__PROBLEM STATEMENT__
Only these lines of the data below are wanted: the one with "L203: none -> 22uH (IC202/OUT, J202/2)", the one with "Q202: NPN S8050", and any lines between them, each repeated exactly.

[Extracted data entries]
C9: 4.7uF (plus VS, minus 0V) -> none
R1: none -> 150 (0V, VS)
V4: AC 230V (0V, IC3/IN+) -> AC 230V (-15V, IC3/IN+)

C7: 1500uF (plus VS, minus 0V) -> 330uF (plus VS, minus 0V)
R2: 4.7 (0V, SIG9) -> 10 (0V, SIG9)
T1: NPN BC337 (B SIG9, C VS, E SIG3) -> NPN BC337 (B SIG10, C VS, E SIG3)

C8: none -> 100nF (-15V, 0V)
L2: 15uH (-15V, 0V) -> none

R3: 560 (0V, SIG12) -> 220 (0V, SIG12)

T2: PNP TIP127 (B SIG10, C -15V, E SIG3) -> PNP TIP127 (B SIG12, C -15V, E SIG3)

* * *

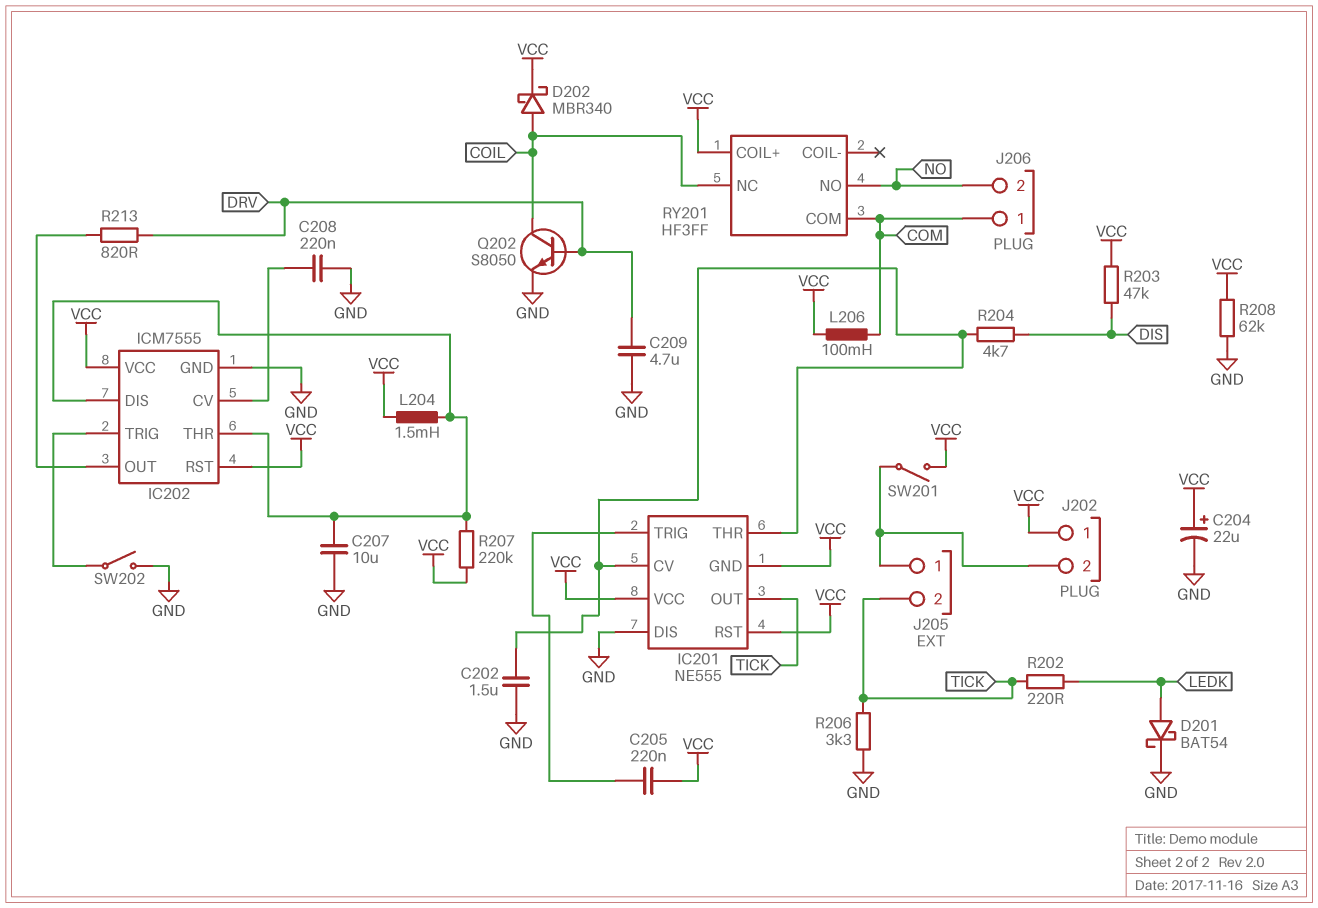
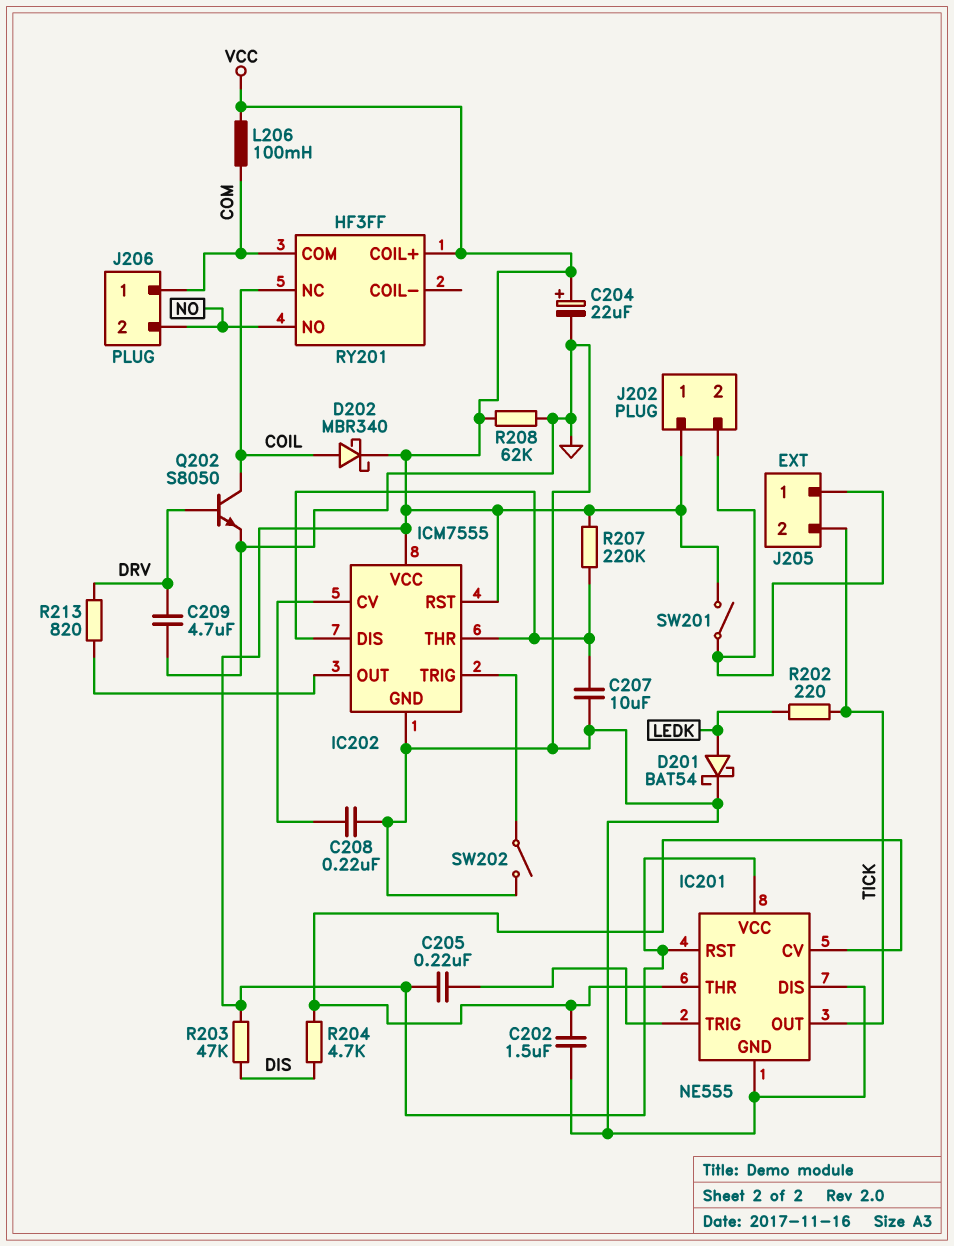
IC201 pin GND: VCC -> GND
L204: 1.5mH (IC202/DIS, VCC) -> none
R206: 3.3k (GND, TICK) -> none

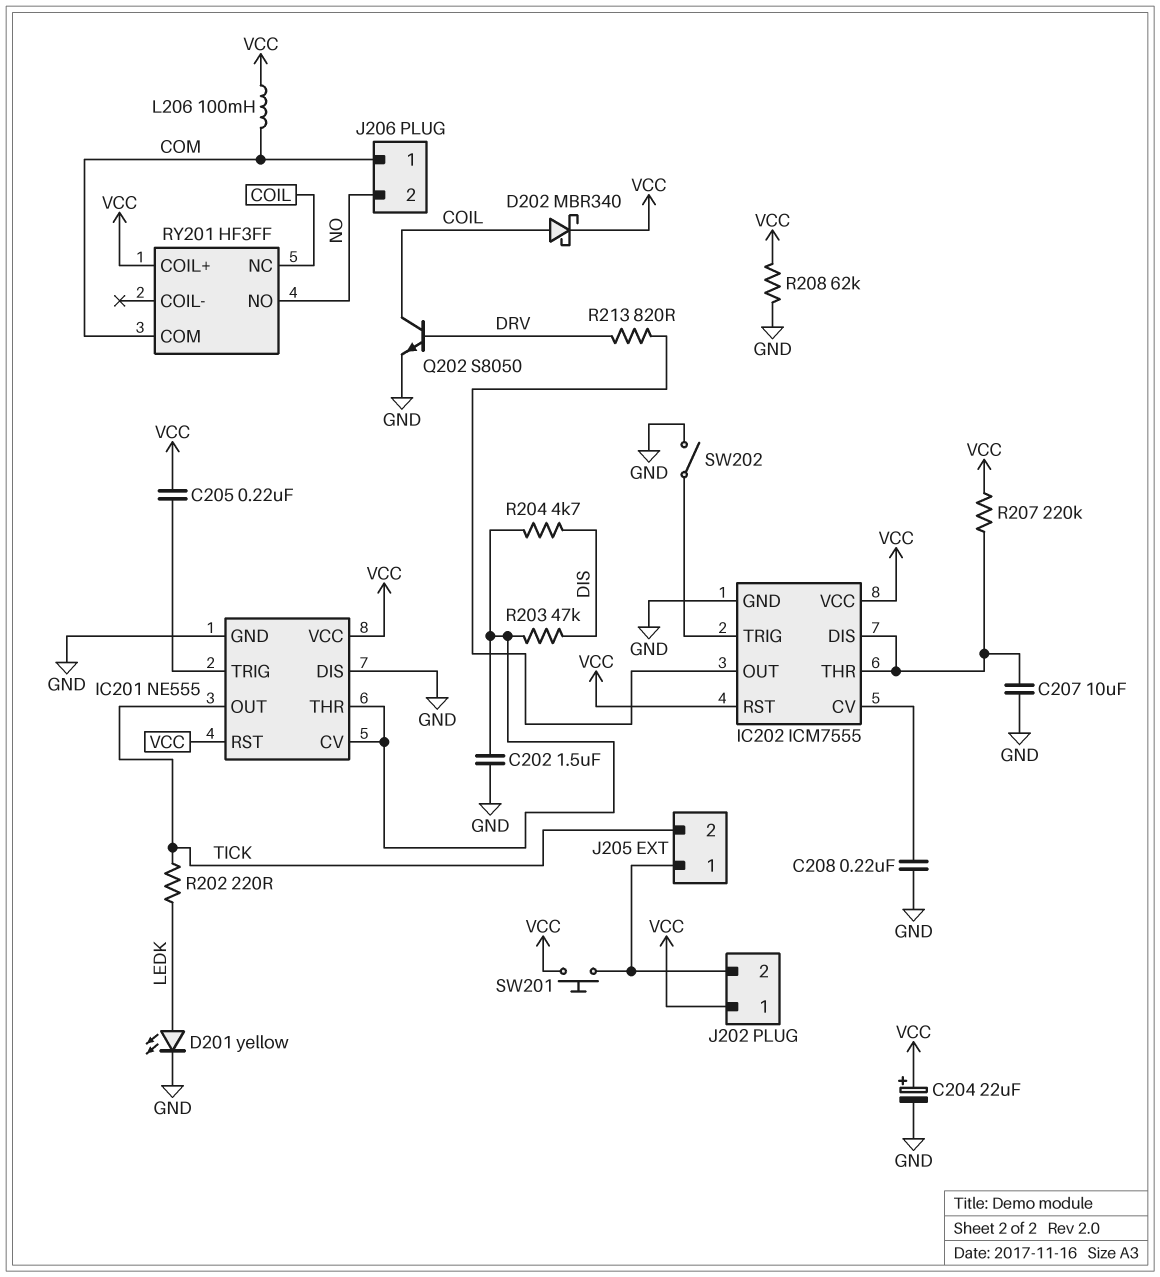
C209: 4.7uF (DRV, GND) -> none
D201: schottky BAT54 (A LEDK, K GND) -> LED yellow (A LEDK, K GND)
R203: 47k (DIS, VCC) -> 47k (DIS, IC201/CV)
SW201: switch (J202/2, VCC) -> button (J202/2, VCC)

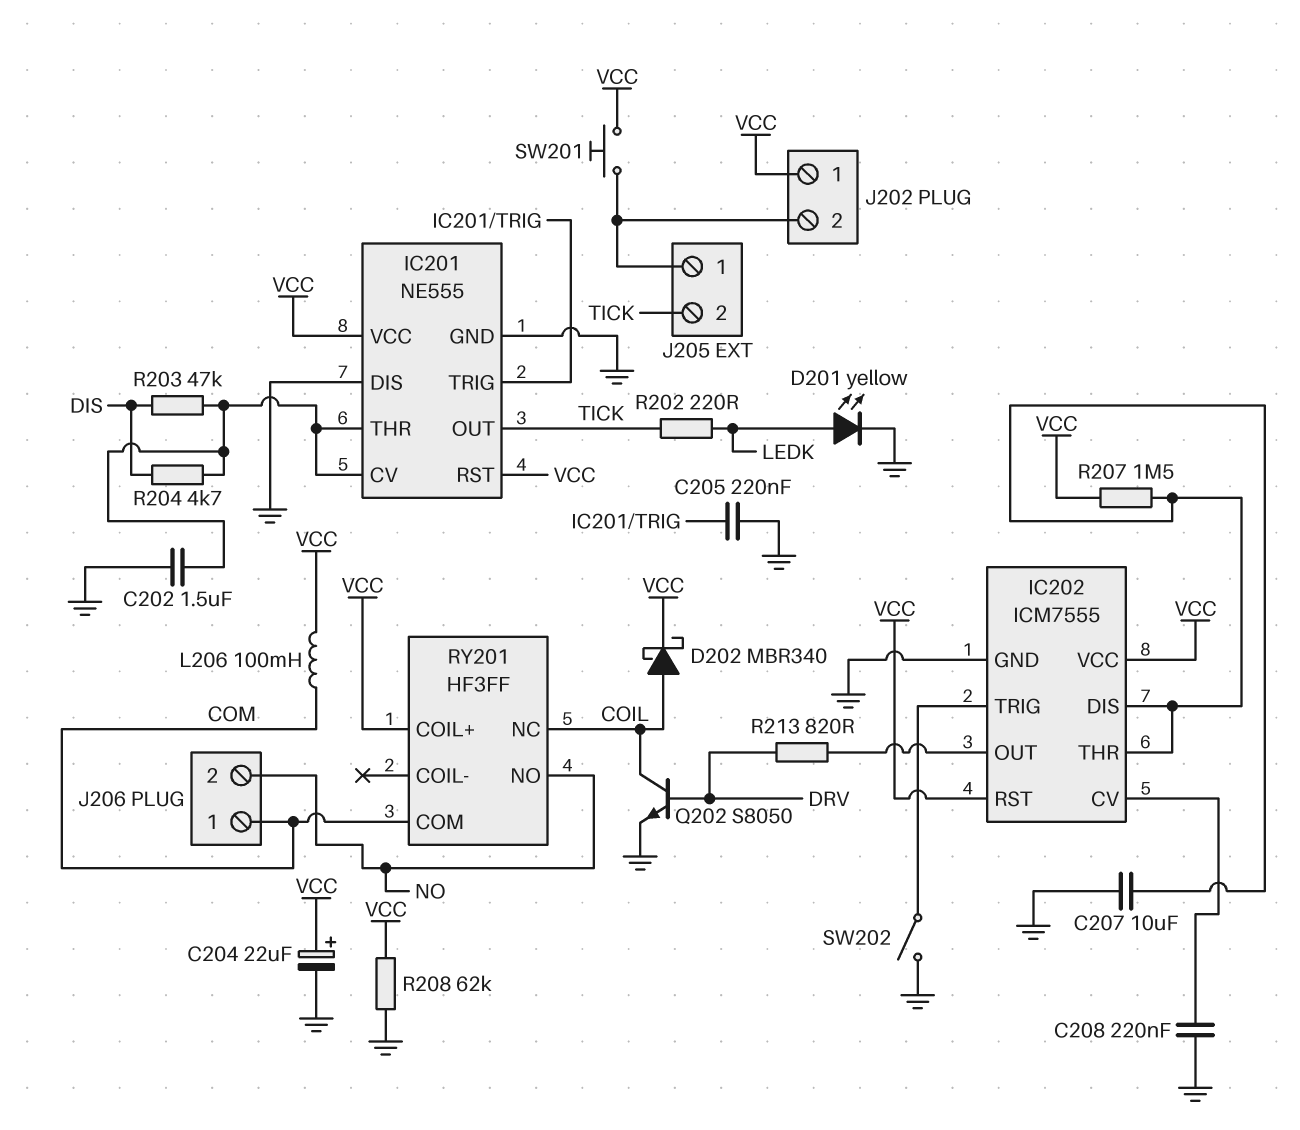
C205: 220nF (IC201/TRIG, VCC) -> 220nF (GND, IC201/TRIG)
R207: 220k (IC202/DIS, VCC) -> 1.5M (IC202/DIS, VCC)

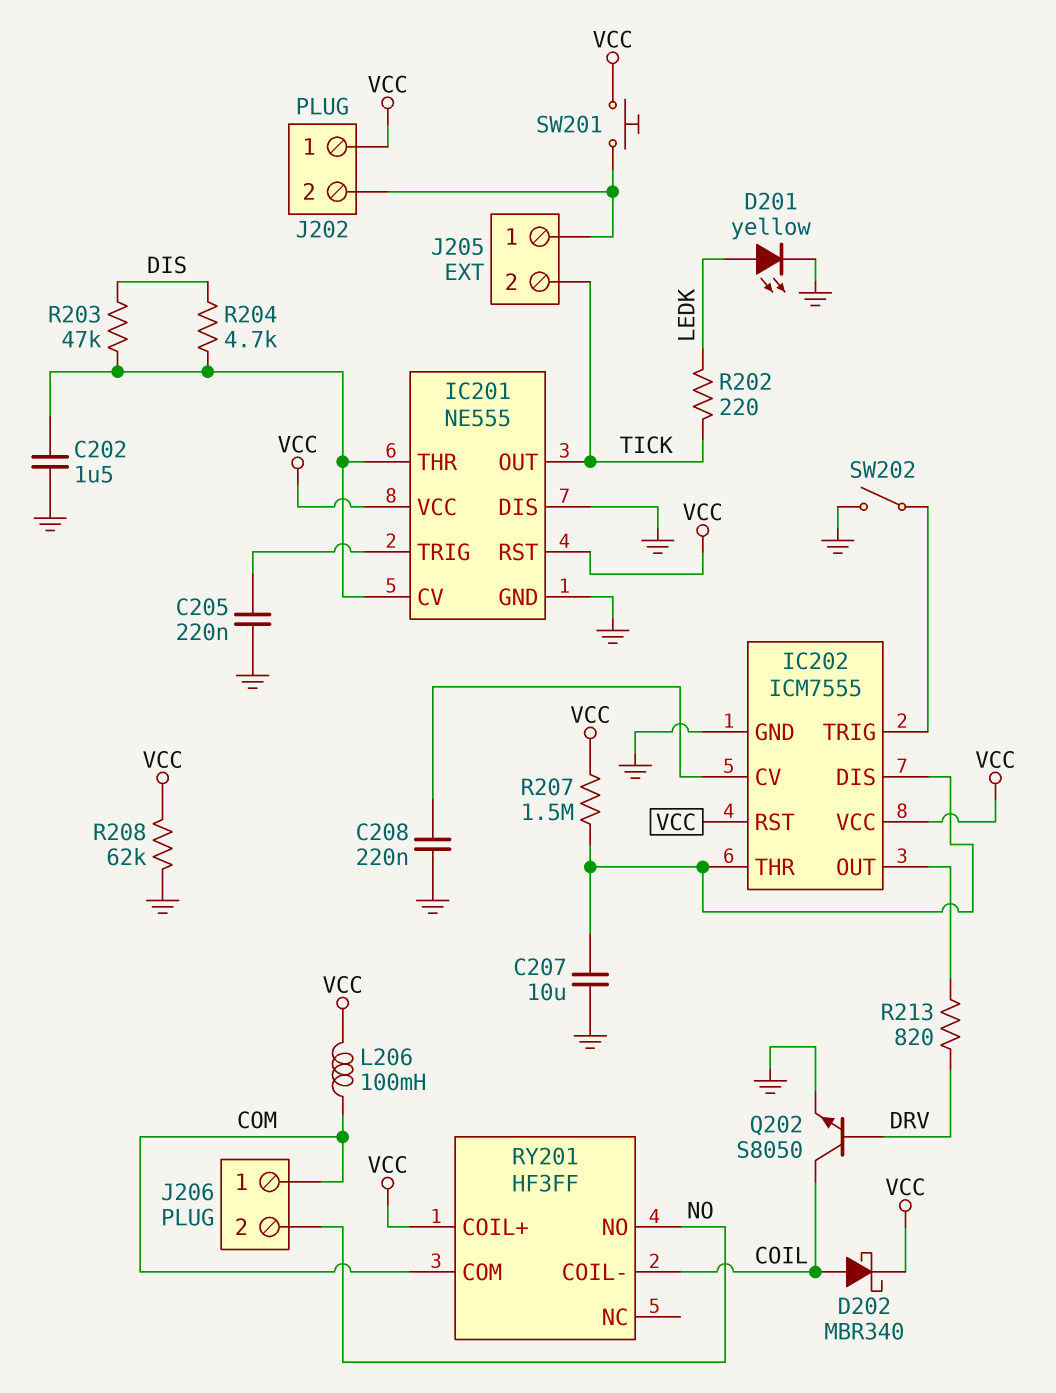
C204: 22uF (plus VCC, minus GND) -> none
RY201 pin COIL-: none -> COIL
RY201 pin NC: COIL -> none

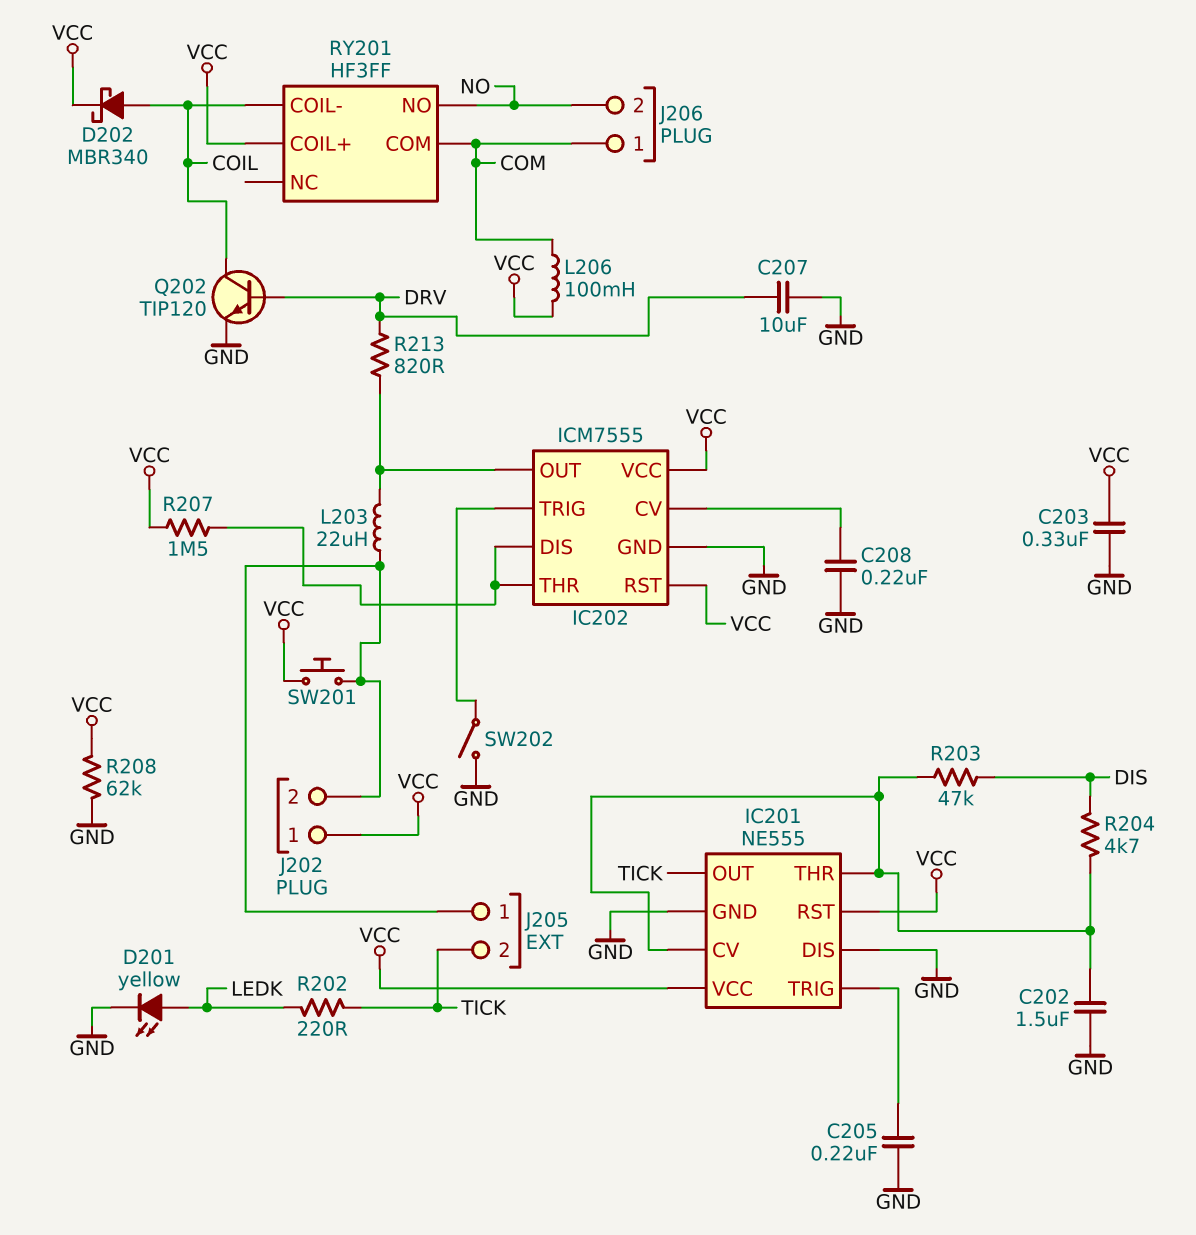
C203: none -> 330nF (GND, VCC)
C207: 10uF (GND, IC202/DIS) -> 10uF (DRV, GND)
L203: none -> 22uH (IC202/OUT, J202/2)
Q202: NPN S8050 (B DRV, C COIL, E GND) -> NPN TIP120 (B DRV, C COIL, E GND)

__COMPLETED EXERCISE__
L203: none -> 22uH (IC202/OUT, J202/2)
Q202: NPN S8050 (B DRV, C COIL, E GND) -> NPN TIP120 (B DRV, C COIL, E GND)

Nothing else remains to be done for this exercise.